Records for processing:
--------------------
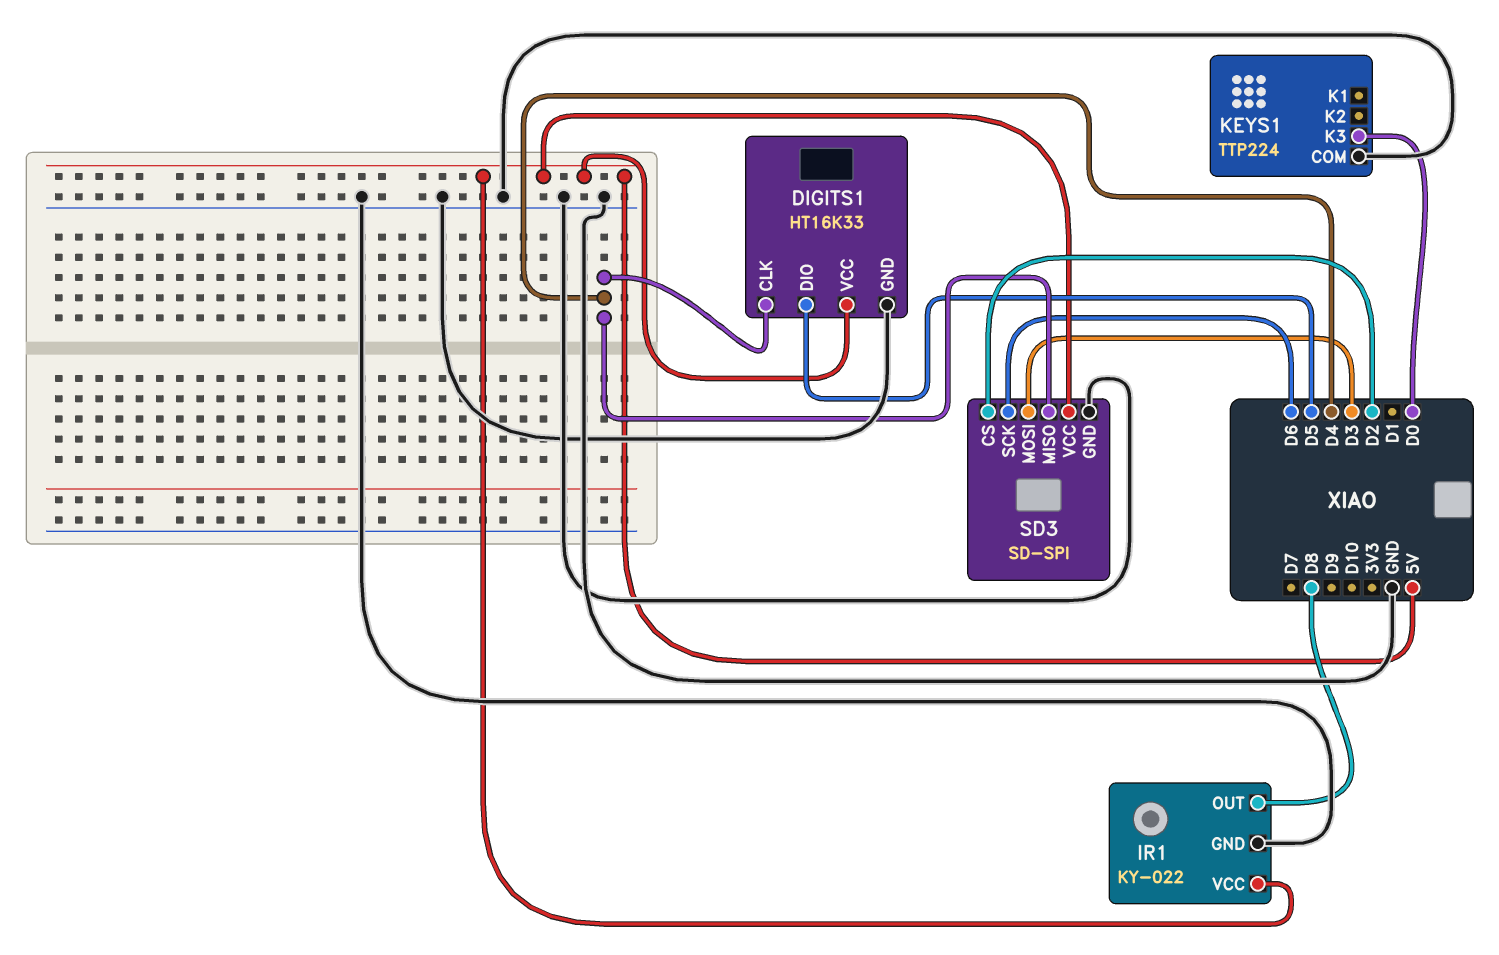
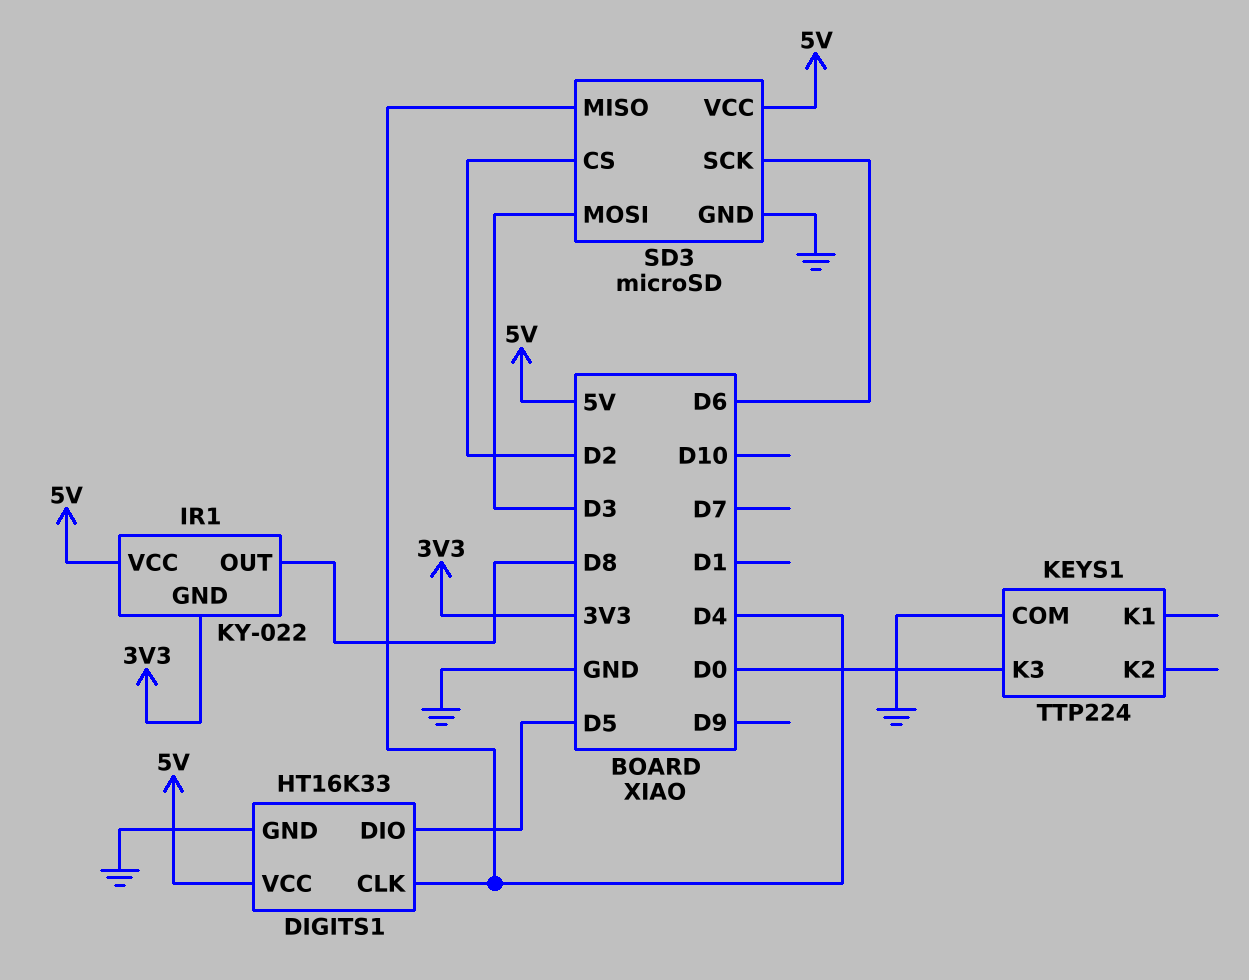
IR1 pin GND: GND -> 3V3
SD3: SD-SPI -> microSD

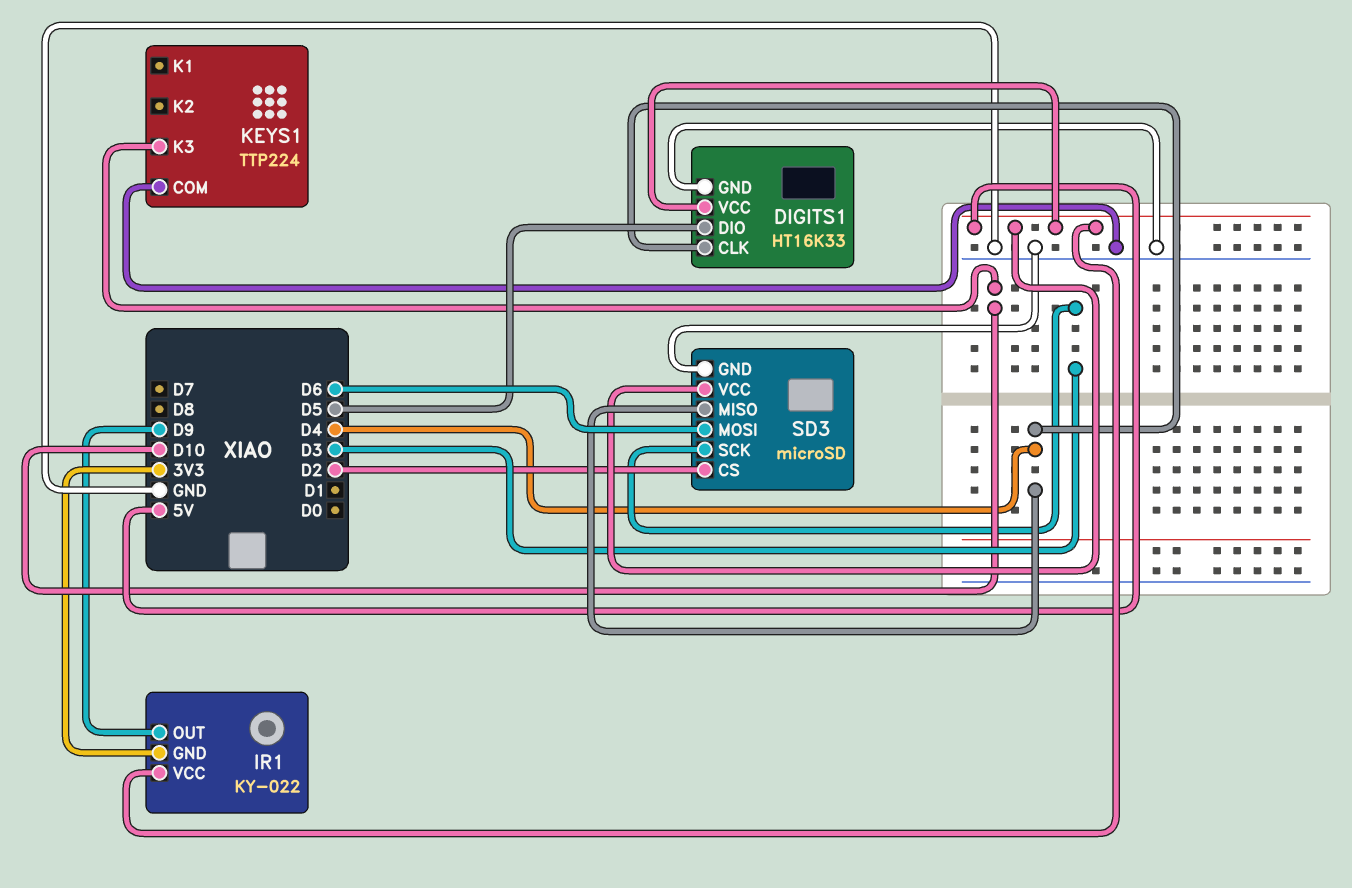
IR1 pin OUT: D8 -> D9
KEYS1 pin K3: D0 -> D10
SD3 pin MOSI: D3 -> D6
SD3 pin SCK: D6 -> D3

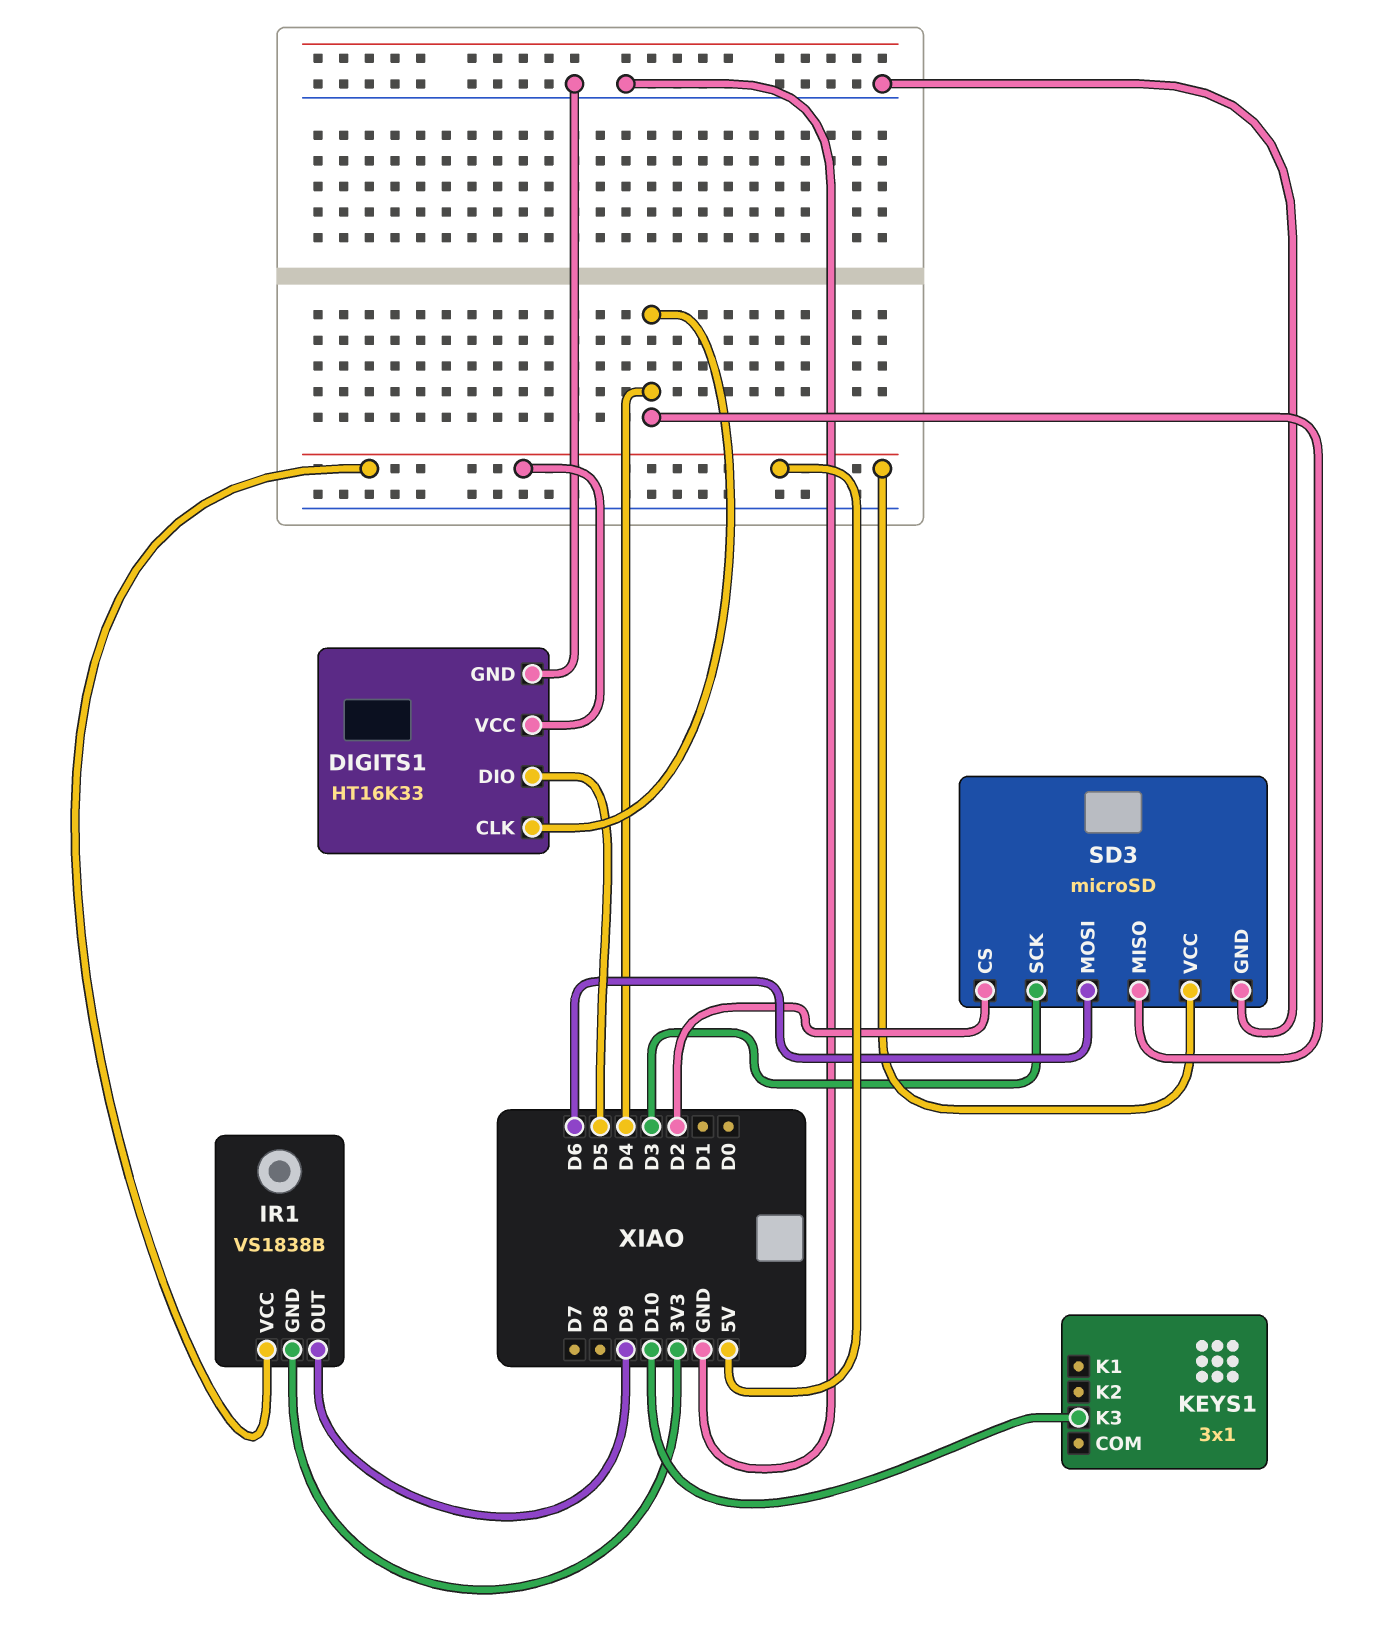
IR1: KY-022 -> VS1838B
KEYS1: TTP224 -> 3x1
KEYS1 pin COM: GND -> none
--------------------
Work instruction:
Transcribe the records above exactly, without images.

Response to the exercise:
IR1 pin GND: GND -> 3V3
SD3: SD-SPI -> microSD

IR1 pin OUT: D8 -> D9
KEYS1 pin K3: D0 -> D10
SD3 pin MOSI: D3 -> D6
SD3 pin SCK: D6 -> D3

IR1: KY-022 -> VS1838B
KEYS1: TTP224 -> 3x1
KEYS1 pin COM: GND -> none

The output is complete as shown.